→ **What you need to do**
Restate word for word the entries below, starting with the line with "(194, 448) = (212, 313): yellow" and continuing through the line with "(698, 449) = (536, 219): none". Include both of those lines and no others.

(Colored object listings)
------------

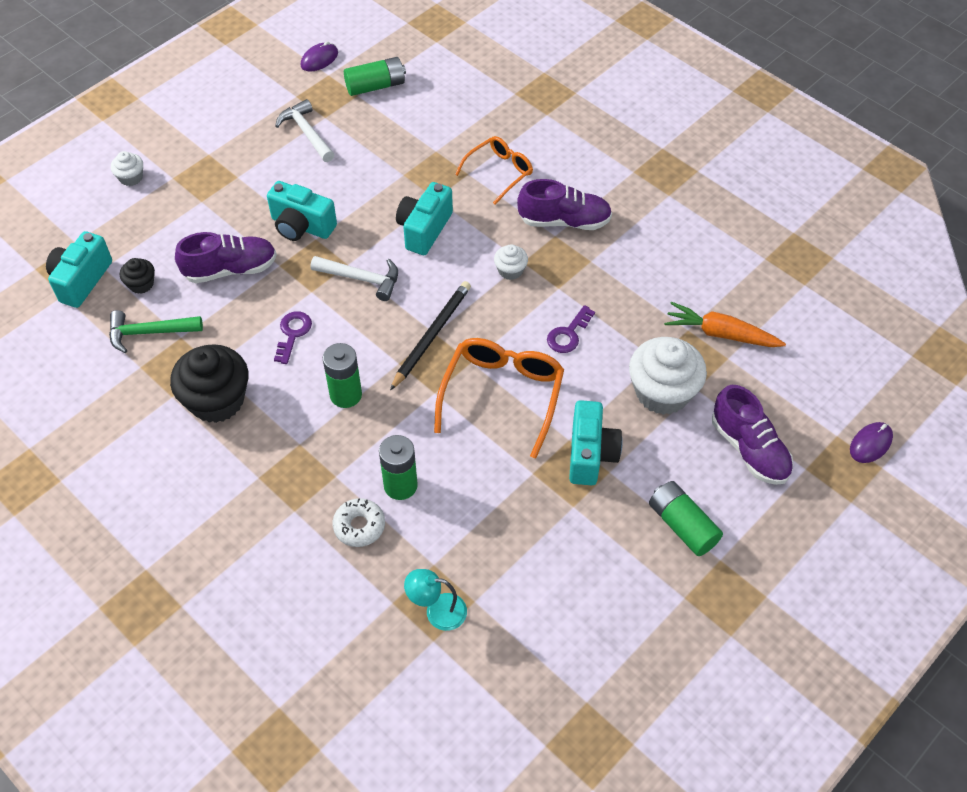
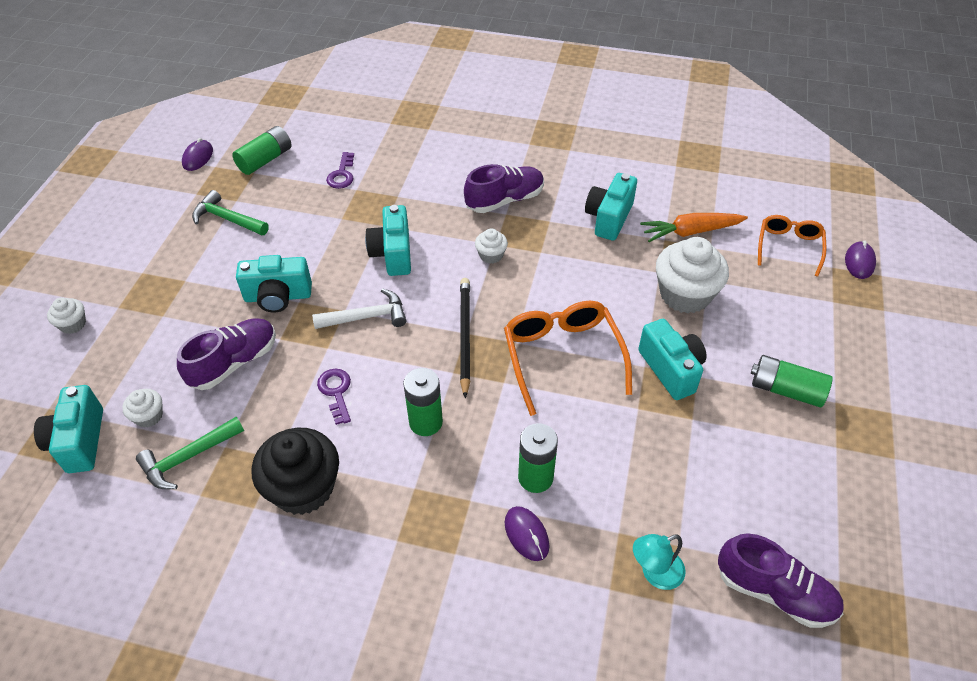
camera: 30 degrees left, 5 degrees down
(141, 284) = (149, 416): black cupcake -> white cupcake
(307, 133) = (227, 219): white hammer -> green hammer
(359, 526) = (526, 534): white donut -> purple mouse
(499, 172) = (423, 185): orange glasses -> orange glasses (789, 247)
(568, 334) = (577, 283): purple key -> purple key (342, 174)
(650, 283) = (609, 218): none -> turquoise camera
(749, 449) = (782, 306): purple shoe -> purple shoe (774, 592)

------------

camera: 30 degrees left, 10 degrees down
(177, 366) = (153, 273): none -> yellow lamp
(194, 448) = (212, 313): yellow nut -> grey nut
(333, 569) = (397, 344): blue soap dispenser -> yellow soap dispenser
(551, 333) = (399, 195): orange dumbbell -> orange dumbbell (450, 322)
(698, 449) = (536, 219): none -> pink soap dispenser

------------

→ **Written response**
(194, 448) = (212, 313): yellow nut -> grey nut
(333, 569) = (397, 344): blue soap dispenser -> yellow soap dispenser
(551, 333) = (399, 195): orange dumbbell -> orange dumbbell (450, 322)
(698, 449) = (536, 219): none -> pink soap dispenser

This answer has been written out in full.